Image sets with object changes:
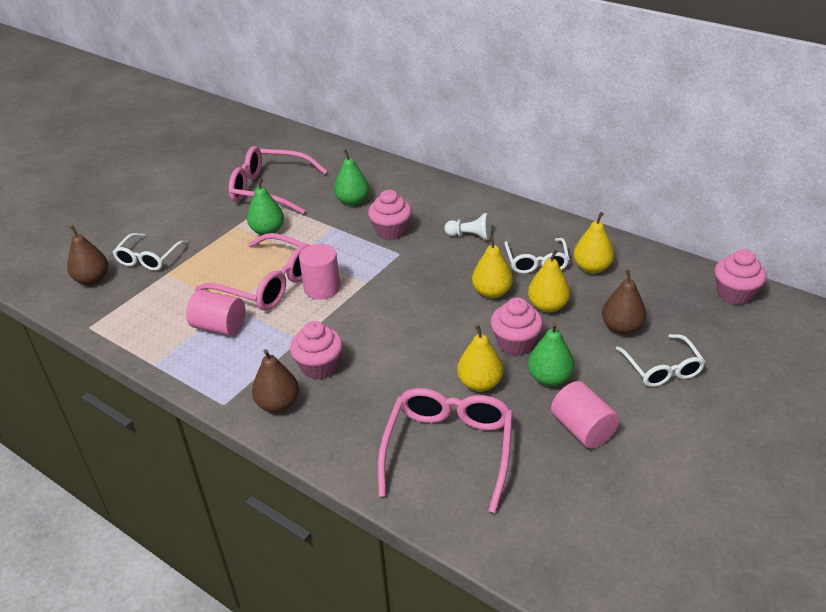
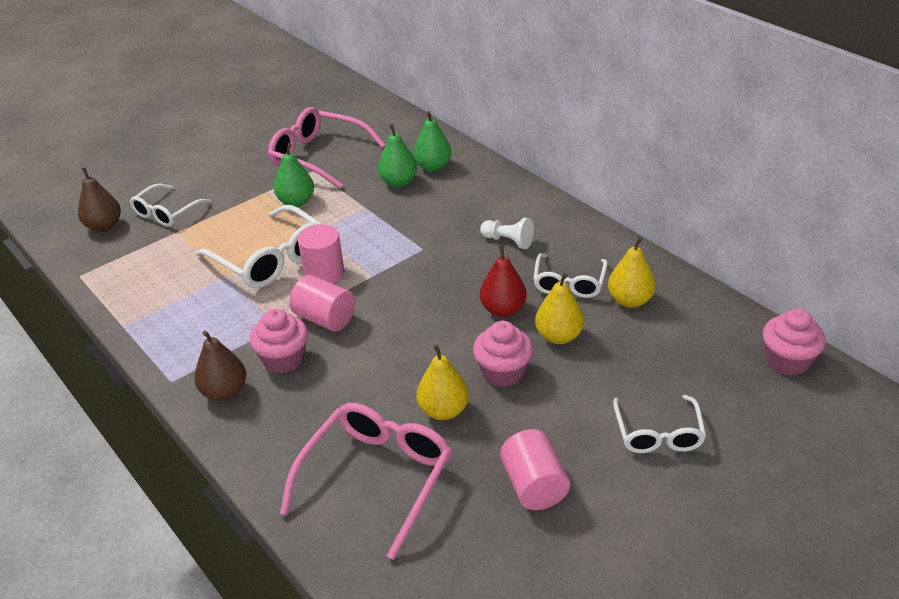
camera: 15 degrees right, 0 degrees up
(219, 327) = (203, 297): pink cylinder -> pink cylinder (325, 318)
(267, 283) = (270, 259): pink glasses -> white glasses
(391, 231) = (424, 222): pink cupcake -> none
(492, 292) = (503, 309): yellow pear -> red pear
(549, 378) = (523, 420): green pear -> green pear (433, 167)
(621, 328) = (632, 377): brown pear -> none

* **YOUR ASSIGNMENT**:
If a record contains a picture, leave the picture out; repeat the record itself exactly.

* **OUTPUT BELOW**:
camera: 15 degrees right, 0 degrees up
(219, 327) = (203, 297): pink cylinder -> pink cylinder (325, 318)
(267, 283) = (270, 259): pink glasses -> white glasses
(391, 231) = (424, 222): pink cupcake -> none
(492, 292) = (503, 309): yellow pear -> red pear
(549, 378) = (523, 420): green pear -> green pear (433, 167)
(621, 328) = (632, 377): brown pear -> none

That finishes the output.